▶ [Problem requirements] Please give back an exact reproduction of the lines from the one with "- campana/rojo [303 105 373 205]" through the end of the entries below, and no others.

---------- Task inputs ----------

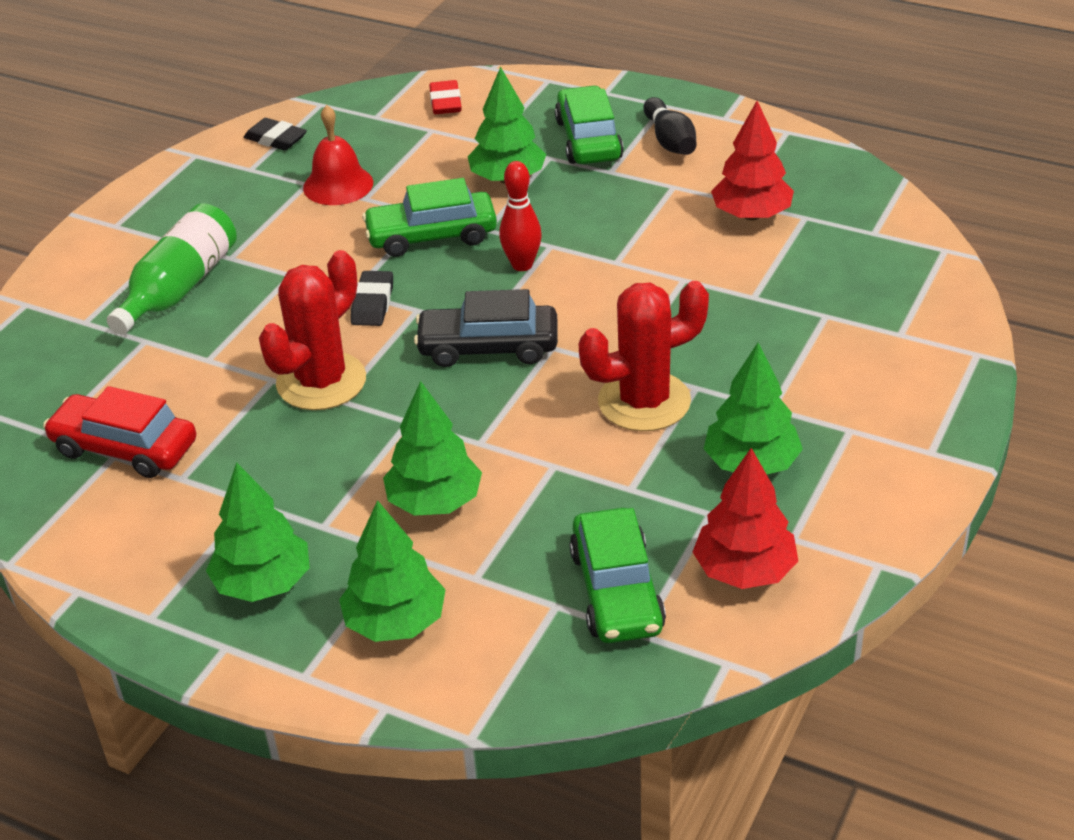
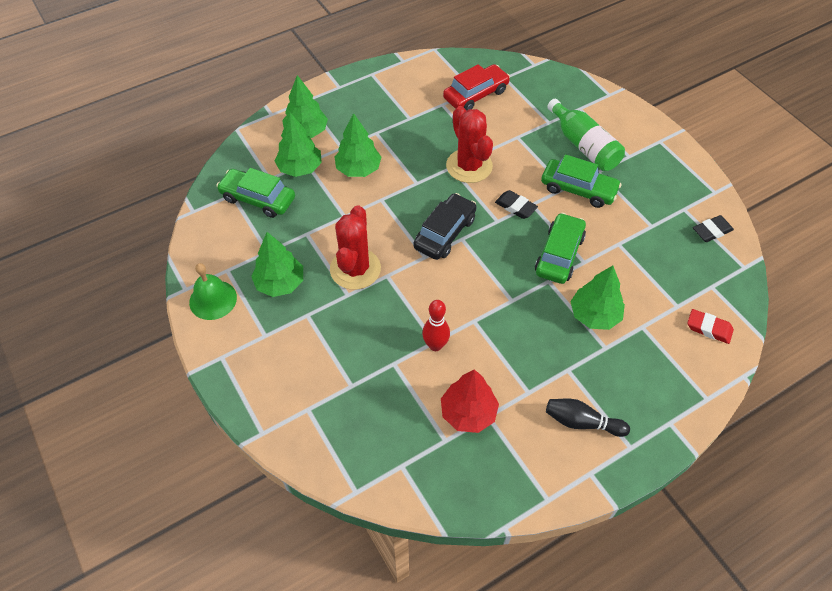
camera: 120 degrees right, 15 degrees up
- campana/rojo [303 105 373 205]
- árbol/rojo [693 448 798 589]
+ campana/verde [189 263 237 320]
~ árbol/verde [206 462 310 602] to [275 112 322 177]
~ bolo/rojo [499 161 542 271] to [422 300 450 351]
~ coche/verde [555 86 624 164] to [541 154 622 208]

----------

▶ [Problem solution]
- campana/rojo [303 105 373 205]
- árbol/rojo [693 448 798 589]
+ campana/verde [189 263 237 320]
~ árbol/verde [206 462 310 602] to [275 112 322 177]
~ bolo/rojo [499 161 542 271] to [422 300 450 351]
~ coche/verde [555 86 624 164] to [541 154 622 208]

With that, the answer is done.